WHAT THE TASK REQUIRES: When you reach the line in the data below that contains "turquoise hat [407,269,474,339]", please start repeating lines exactly, and stop after the line that contains "turquoise gift [795,363,870,430]", repeating nothing else.

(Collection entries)
######
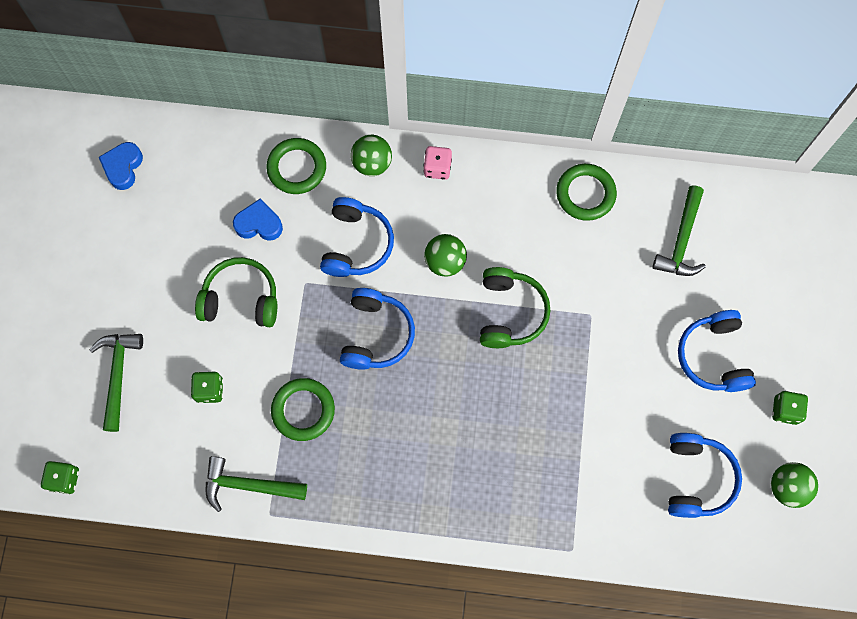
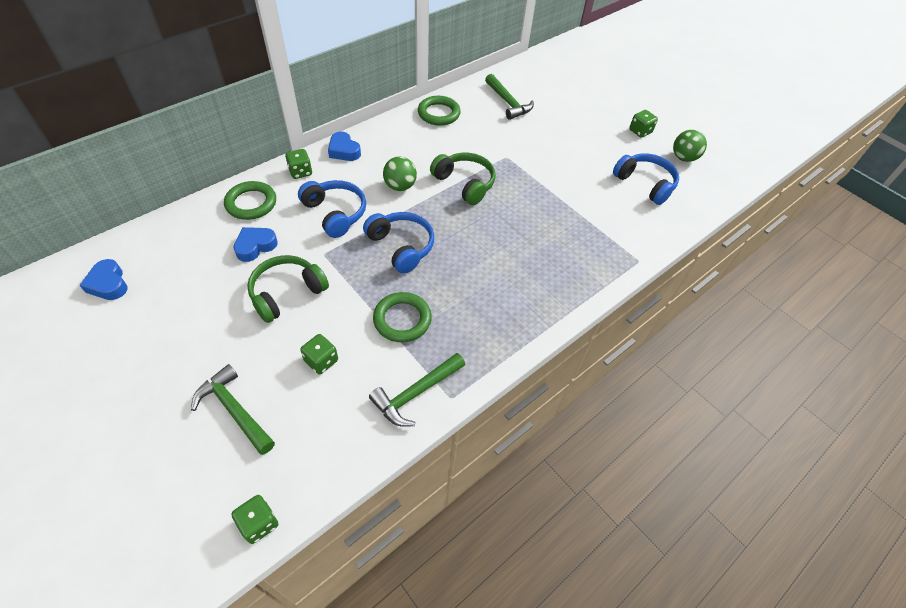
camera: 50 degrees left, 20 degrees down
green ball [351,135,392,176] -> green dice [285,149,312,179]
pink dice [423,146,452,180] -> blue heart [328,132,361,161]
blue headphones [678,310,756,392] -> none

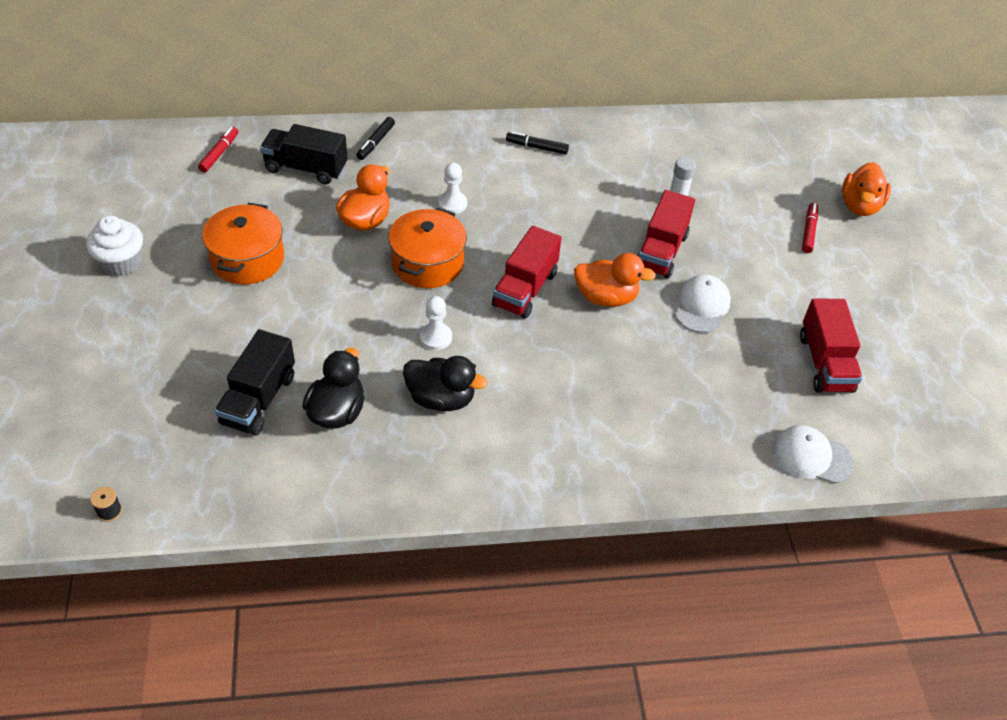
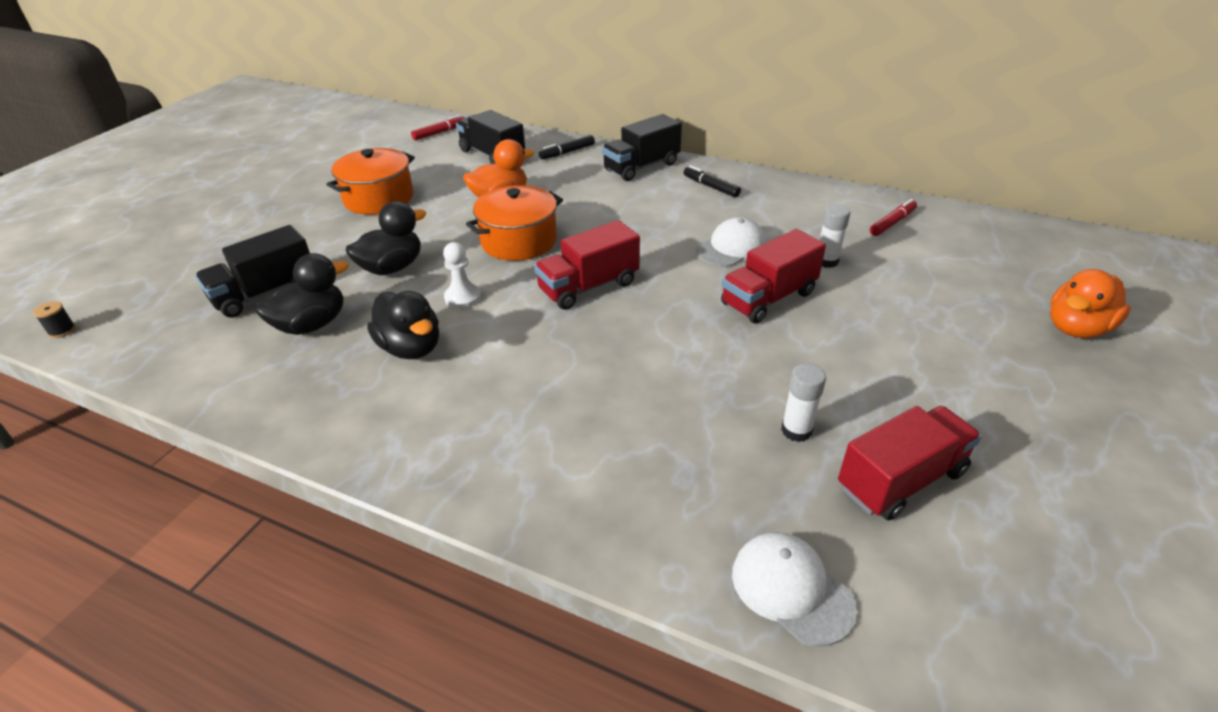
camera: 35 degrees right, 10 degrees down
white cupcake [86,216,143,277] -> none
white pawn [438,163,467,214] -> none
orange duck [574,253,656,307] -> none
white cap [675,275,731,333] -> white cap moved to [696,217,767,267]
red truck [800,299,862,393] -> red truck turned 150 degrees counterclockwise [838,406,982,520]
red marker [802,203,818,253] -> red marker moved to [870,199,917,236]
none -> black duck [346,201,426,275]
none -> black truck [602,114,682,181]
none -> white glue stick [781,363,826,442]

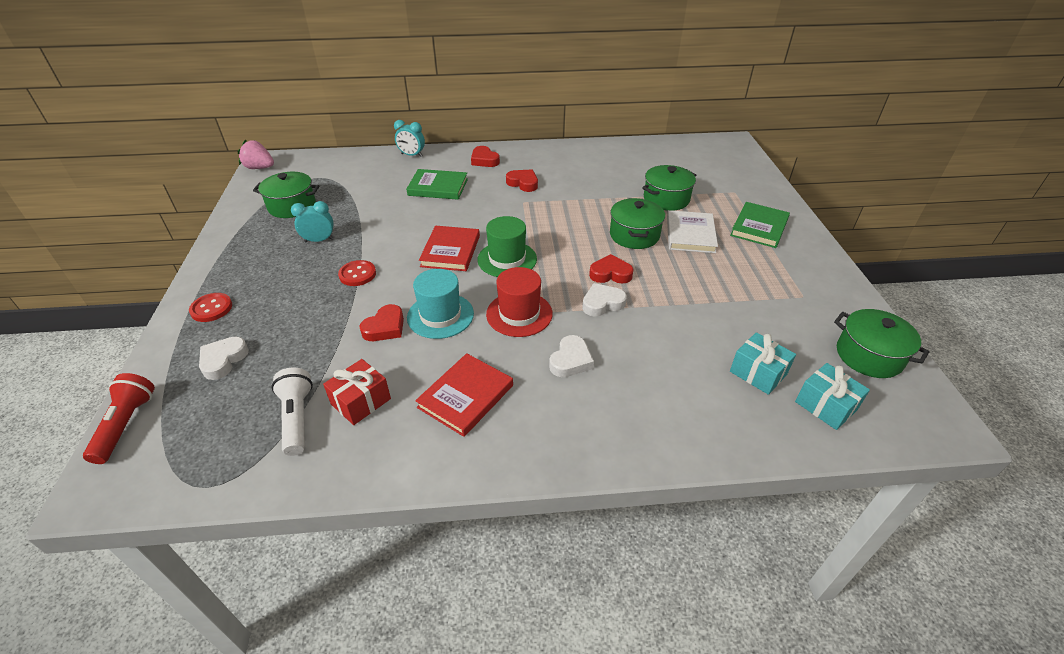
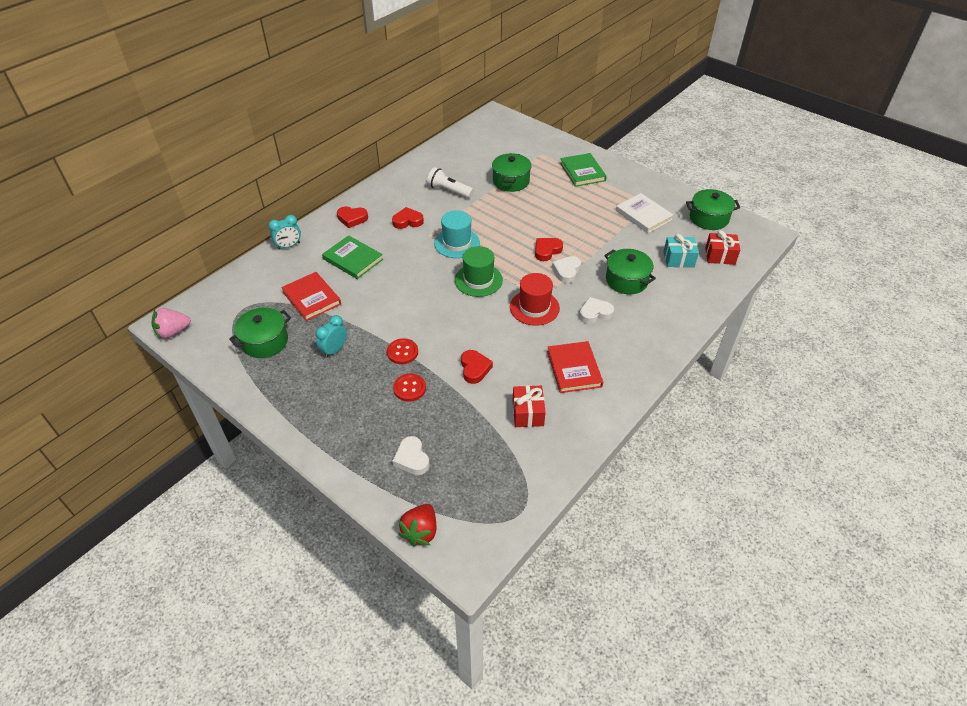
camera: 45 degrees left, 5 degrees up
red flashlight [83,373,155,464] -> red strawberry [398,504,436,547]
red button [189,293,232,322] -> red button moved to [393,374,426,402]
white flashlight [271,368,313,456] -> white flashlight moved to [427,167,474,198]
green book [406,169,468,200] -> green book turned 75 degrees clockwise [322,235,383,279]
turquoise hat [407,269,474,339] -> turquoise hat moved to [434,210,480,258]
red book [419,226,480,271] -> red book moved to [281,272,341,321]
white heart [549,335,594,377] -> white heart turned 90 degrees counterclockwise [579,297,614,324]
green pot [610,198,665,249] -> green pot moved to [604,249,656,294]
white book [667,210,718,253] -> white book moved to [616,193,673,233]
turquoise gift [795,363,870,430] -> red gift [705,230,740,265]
######
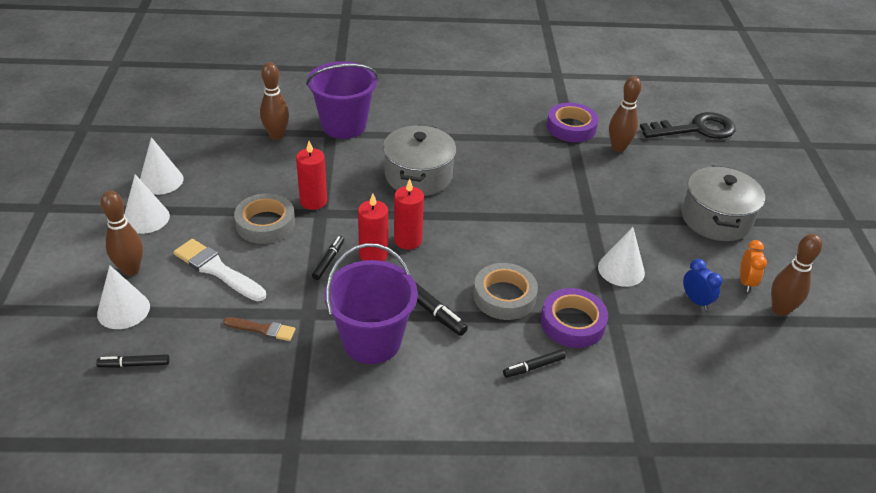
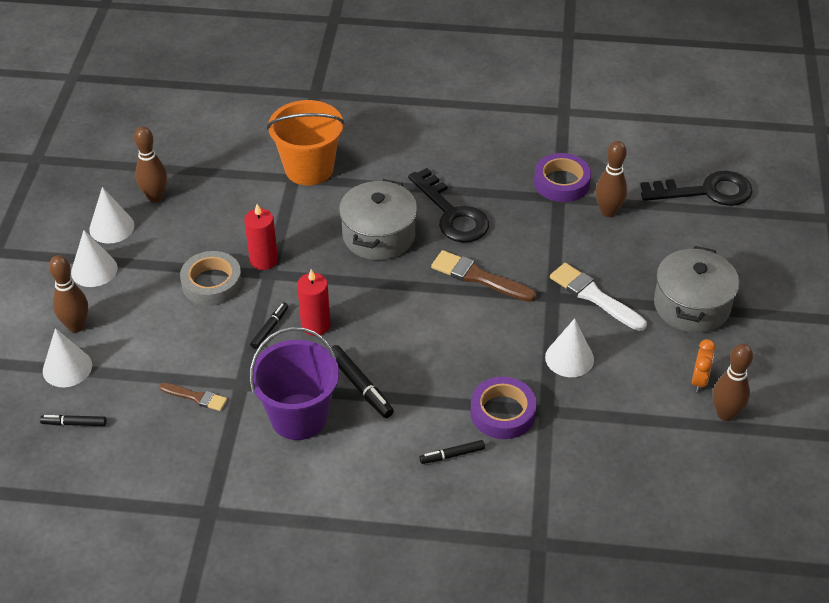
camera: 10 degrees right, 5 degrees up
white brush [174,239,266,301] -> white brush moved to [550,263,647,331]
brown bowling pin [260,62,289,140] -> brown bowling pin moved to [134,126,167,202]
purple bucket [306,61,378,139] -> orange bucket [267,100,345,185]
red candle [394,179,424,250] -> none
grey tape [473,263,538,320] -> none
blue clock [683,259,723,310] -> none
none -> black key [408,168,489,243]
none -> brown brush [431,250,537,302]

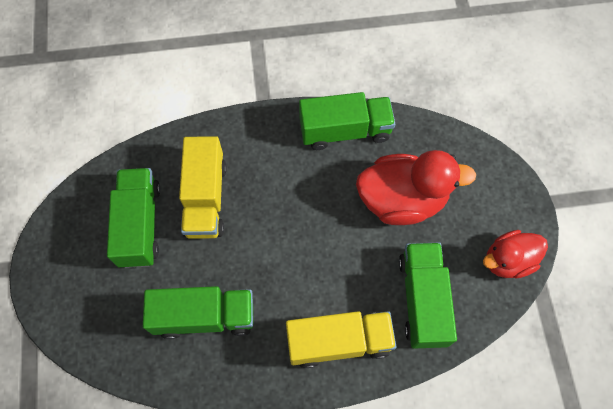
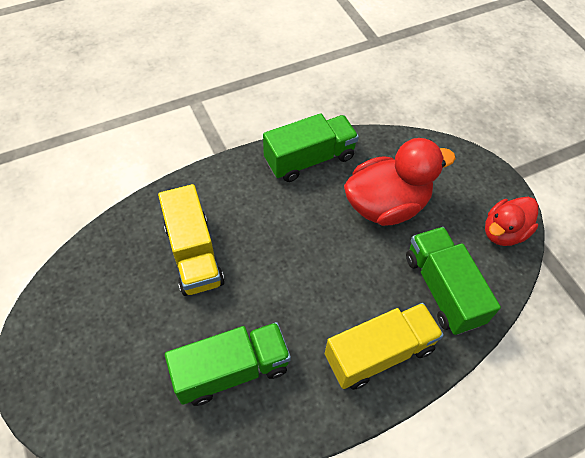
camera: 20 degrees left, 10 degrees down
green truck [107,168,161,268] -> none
######
RESULT OF THE EXERCISE:
turquoise hat [407,269,474,339] -> turquoise hat moved to [434,210,480,258]
red book [419,226,480,271] -> red book moved to [281,272,341,321]
white heart [549,335,594,377] -> white heart turned 90 degrees counterclockwise [579,297,614,324]
green pot [610,198,665,249] -> green pot moved to [604,249,656,294]
white book [667,210,718,253] -> white book moved to [616,193,673,233]
turquoise gift [795,363,870,430] -> red gift [705,230,740,265]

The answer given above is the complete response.